RECORDED INFORMATION:

◆ ◆ ◆ ◆

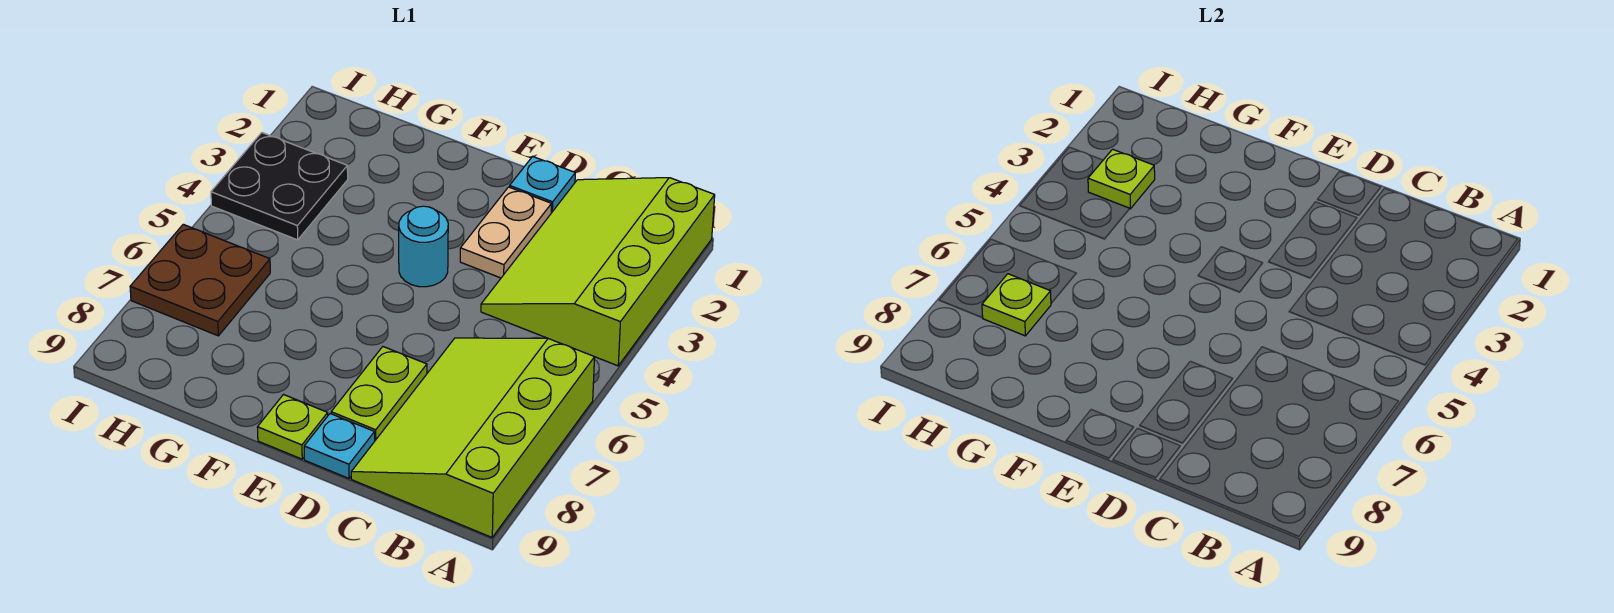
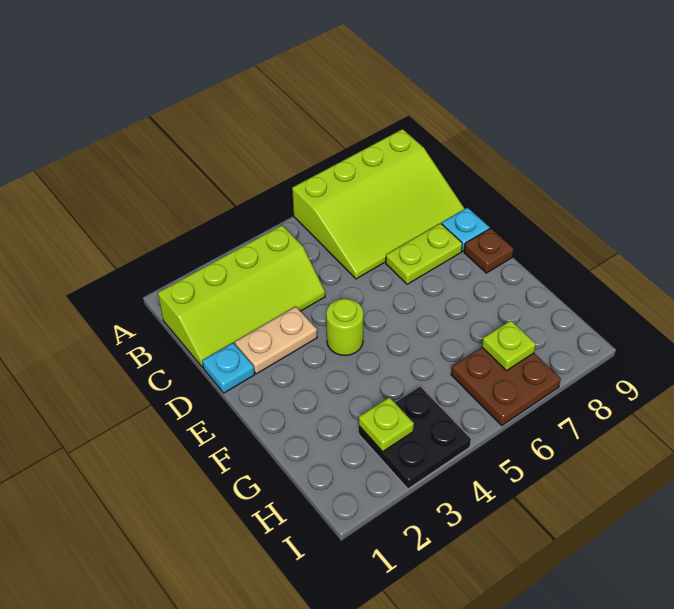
lime slope A1:C4 level 1 top A -> lime slope B1:C4 level 1 top B
cyan round brick E4 level 1 -> lime round brick E4 level 1
lime plate E9 level 1 -> brown plate E9 level 1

◆ ◆ ◆ ◆

EXERCISE DETAILS: Print the material in full and exactly; the pictures must not be printed.

OUTPUT FOR THIS EXERCISE:
lime slope A1:C4 level 1 top A -> lime slope B1:C4 level 1 top B
cyan round brick E4 level 1 -> lime round brick E4 level 1
lime plate E9 level 1 -> brown plate E9 level 1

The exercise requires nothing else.